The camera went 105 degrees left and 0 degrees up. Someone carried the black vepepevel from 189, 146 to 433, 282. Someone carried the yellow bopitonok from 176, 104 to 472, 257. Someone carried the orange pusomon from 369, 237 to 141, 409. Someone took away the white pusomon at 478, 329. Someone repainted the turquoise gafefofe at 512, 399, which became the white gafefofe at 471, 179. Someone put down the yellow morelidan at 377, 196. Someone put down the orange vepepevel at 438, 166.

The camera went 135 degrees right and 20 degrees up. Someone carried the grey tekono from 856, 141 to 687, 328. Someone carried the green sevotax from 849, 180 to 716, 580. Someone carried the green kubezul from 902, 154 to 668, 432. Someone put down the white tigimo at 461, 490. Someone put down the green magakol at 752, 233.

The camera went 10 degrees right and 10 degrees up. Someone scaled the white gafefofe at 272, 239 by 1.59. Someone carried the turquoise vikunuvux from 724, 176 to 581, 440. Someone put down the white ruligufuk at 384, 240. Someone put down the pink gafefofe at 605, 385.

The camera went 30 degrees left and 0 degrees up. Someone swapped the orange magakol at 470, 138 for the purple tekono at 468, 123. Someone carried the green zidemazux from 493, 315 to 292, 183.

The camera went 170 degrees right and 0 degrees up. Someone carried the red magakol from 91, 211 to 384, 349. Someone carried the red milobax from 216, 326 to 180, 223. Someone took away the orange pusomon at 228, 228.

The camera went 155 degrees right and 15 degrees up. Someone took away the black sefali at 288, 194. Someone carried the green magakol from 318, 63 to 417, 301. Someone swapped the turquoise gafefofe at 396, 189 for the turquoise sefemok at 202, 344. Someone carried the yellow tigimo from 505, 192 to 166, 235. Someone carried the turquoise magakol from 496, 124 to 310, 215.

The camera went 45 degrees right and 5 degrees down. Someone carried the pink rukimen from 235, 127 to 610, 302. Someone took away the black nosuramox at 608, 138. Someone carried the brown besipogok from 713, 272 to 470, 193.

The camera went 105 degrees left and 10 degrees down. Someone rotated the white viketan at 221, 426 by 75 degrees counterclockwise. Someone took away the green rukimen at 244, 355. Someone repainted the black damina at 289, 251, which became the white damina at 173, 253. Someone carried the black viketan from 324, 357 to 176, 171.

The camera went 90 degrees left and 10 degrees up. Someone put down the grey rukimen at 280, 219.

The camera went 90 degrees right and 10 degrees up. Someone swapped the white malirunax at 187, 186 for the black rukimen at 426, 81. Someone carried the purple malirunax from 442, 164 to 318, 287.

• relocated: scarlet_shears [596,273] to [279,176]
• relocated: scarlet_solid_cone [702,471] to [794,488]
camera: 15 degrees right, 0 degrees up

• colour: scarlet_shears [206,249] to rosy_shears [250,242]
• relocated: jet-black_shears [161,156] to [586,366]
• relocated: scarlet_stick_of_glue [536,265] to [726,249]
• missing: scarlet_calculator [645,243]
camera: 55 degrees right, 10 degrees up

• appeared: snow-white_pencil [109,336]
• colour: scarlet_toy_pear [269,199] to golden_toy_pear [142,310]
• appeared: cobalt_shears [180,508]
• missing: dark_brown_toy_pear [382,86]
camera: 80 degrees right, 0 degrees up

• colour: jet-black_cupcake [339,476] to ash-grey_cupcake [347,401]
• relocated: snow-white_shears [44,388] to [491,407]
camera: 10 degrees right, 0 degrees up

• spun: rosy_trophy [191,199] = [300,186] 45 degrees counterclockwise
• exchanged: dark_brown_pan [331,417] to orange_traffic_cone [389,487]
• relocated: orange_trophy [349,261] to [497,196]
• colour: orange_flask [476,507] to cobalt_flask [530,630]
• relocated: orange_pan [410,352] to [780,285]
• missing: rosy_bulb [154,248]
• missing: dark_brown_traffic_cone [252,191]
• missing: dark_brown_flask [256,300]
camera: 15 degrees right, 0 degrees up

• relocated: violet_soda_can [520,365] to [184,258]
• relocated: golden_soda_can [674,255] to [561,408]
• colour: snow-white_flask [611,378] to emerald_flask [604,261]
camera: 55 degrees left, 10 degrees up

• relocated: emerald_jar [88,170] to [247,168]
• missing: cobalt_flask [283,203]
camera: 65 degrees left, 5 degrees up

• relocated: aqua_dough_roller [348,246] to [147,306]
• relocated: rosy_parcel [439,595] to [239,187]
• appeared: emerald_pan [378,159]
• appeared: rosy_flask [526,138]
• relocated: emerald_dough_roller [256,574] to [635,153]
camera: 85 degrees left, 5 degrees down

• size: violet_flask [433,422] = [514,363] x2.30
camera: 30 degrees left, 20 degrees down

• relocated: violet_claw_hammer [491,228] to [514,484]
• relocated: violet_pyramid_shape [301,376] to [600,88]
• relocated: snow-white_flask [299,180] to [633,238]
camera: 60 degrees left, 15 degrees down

——

(REQUIRED WORK)
Every line of the data above should be copied exactly.

(ANSWER BELOW)
The camera went 105 degrees left and 0 degrees up. Someone carried the black vepepevel from 189, 146 to 433, 282. Someone carried the yellow bopitonok from 176, 104 to 472, 257. Someone carried the orange pusomon from 369, 237 to 141, 409. Someone took away the white pusomon at 478, 329. Someone repainted the turquoise gafefofe at 512, 399, which became the white gafefofe at 471, 179. Someone put down the yellow morelidan at 377, 196. Someone put down the orange vepepevel at 438, 166.

The camera went 135 degrees right and 20 degrees up. Someone carried the grey tekono from 856, 141 to 687, 328. Someone carried the green sevotax from 849, 180 to 716, 580. Someone carried the green kubezul from 902, 154 to 668, 432. Someone put down the white tigimo at 461, 490. Someone put down the green magakol at 752, 233.

The camera went 10 degrees right and 10 degrees up. Someone scaled the white gafefofe at 272, 239 by 1.59. Someone carried the turquoise vikunuvux from 724, 176 to 581, 440. Someone put down the white ruligufuk at 384, 240. Someone put down the pink gafefofe at 605, 385.

The camera went 30 degrees left and 0 degrees up. Someone swapped the orange magakol at 470, 138 for the purple tekono at 468, 123. Someone carried the green zidemazux from 493, 315 to 292, 183.

The camera went 170 degrees right and 0 degrees up. Someone carried the red magakol from 91, 211 to 384, 349. Someone carried the red milobax from 216, 326 to 180, 223. Someone took away the orange pusomon at 228, 228.

The camera went 155 degrees right and 15 degrees up. Someone took away the black sefali at 288, 194. Someone carried the green magakol from 318, 63 to 417, 301. Someone swapped the turquoise gafefofe at 396, 189 for the turquoise sefemok at 202, 344. Someone carried the yellow tigimo from 505, 192 to 166, 235. Someone carried the turquoise magakol from 496, 124 to 310, 215.

The camera went 45 degrees right and 5 degrees down. Someone carried the pink rukimen from 235, 127 to 610, 302. Someone took away the black nosuramox at 608, 138. Someone carried the brown besipogok from 713, 272 to 470, 193.

The camera went 105 degrees left and 10 degrees down. Someone rotated the white viketan at 221, 426 by 75 degrees counterclockwise. Someone took away the green rukimen at 244, 355. Someone repainted the black damina at 289, 251, which became the white damina at 173, 253. Someone carried the black viketan from 324, 357 to 176, 171.

The camera went 90 degrees left and 10 degrees up. Someone put down the grey rukimen at 280, 219.

The camera went 90 degrees right and 10 degrees up. Someone swapped the white malirunax at 187, 186 for the black rukimen at 426, 81. Someone carried the purple malirunax from 442, 164 to 318, 287.

• relocated: scarlet_shears [596,273] to [279,176]
• relocated: scarlet_solid_cone [702,471] to [794,488]
camera: 15 degrees right, 0 degrees up

• colour: scarlet_shears [206,249] to rosy_shears [250,242]
• relocated: jet-black_shears [161,156] to [586,366]
• relocated: scarlet_stick_of_glue [536,265] to [726,249]
• missing: scarlet_calculator [645,243]
camera: 55 degrees right, 10 degrees up

• appeared: snow-white_pencil [109,336]
• colour: scarlet_toy_pear [269,199] to golden_toy_pear [142,310]
• appeared: cobalt_shears [180,508]
• missing: dark_brown_toy_pear [382,86]
camera: 80 degrees right, 0 degrees up

• colour: jet-black_cupcake [339,476] to ash-grey_cupcake [347,401]
• relocated: snow-white_shears [44,388] to [491,407]
camera: 10 degrees right, 0 degrees up

• spun: rosy_trophy [191,199] = [300,186] 45 degrees counterclockwise
• exchanged: dark_brown_pan [331,417] to orange_traffic_cone [389,487]
• relocated: orange_trophy [349,261] to [497,196]
• colour: orange_flask [476,507] to cobalt_flask [530,630]
• relocated: orange_pan [410,352] to [780,285]
• missing: rosy_bulb [154,248]
• missing: dark_brown_traffic_cone [252,191]
• missing: dark_brown_flask [256,300]
camera: 15 degrees right, 0 degrees up

• relocated: violet_soda_can [520,365] to [184,258]
• relocated: golden_soda_can [674,255] to [561,408]
• colour: snow-white_flask [611,378] to emerald_flask [604,261]
camera: 55 degrees left, 10 degrees up

• relocated: emerald_jar [88,170] to [247,168]
• missing: cobalt_flask [283,203]
camera: 65 degrees left, 5 degrees up

• relocated: aqua_dough_roller [348,246] to [147,306]
• relocated: rosy_parcel [439,595] to [239,187]
• appeared: emerald_pan [378,159]
• appeared: rosy_flask [526,138]
• relocated: emerald_dough_roller [256,574] to [635,153]
camera: 85 degrees left, 5 degrees down

• size: violet_flask [433,422] = [514,363] x2.30
camera: 30 degrees left, 20 degrees down

• relocated: violet_claw_hammer [491,228] to [514,484]
• relocated: violet_pyramid_shape [301,376] to [600,88]
• relocated: snow-white_flask [299,180] to [633,238]
camera: 60 degrees left, 15 degrees down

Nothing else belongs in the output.